-- Opening Marker --

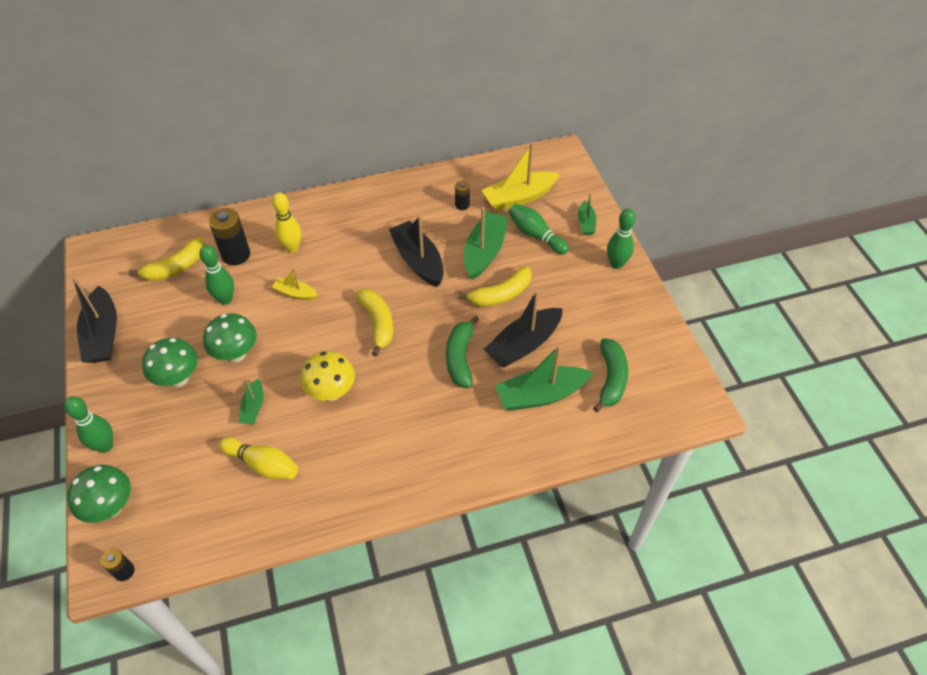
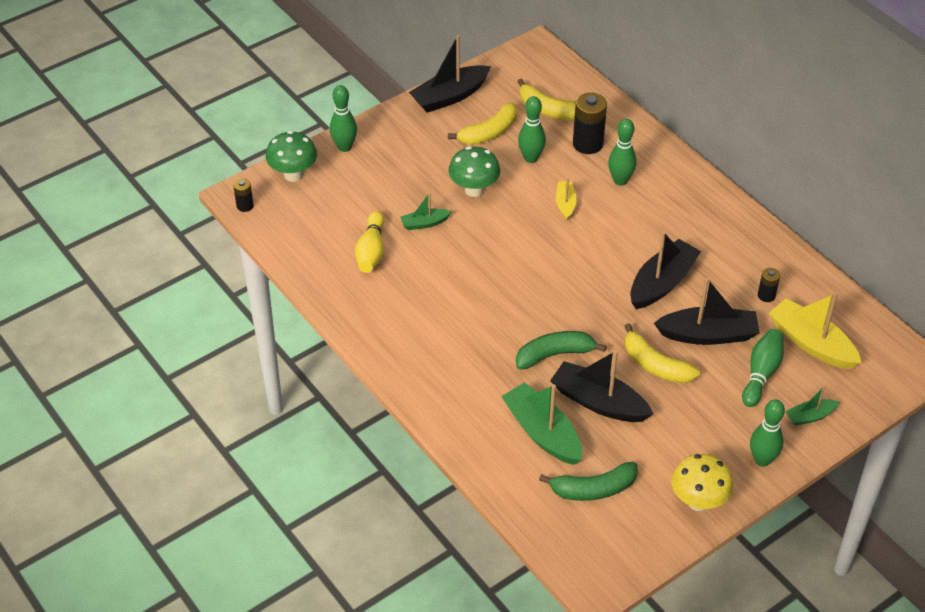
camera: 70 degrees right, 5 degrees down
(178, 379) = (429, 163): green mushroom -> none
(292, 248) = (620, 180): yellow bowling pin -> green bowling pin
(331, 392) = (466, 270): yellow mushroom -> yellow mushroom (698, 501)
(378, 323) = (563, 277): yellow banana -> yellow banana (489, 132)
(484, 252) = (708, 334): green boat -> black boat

-- Closing Marker --

### TASK PROMPT
All entries above must be printed again verbatim, with images excluded.

### ANSWER TO THIS TASK
camera: 70 degrees right, 5 degrees down
(178, 379) = (429, 163): green mushroom -> none
(292, 248) = (620, 180): yellow bowling pin -> green bowling pin
(331, 392) = (466, 270): yellow mushroom -> yellow mushroom (698, 501)
(378, 323) = (563, 277): yellow banana -> yellow banana (489, 132)
(484, 252) = (708, 334): green boat -> black boat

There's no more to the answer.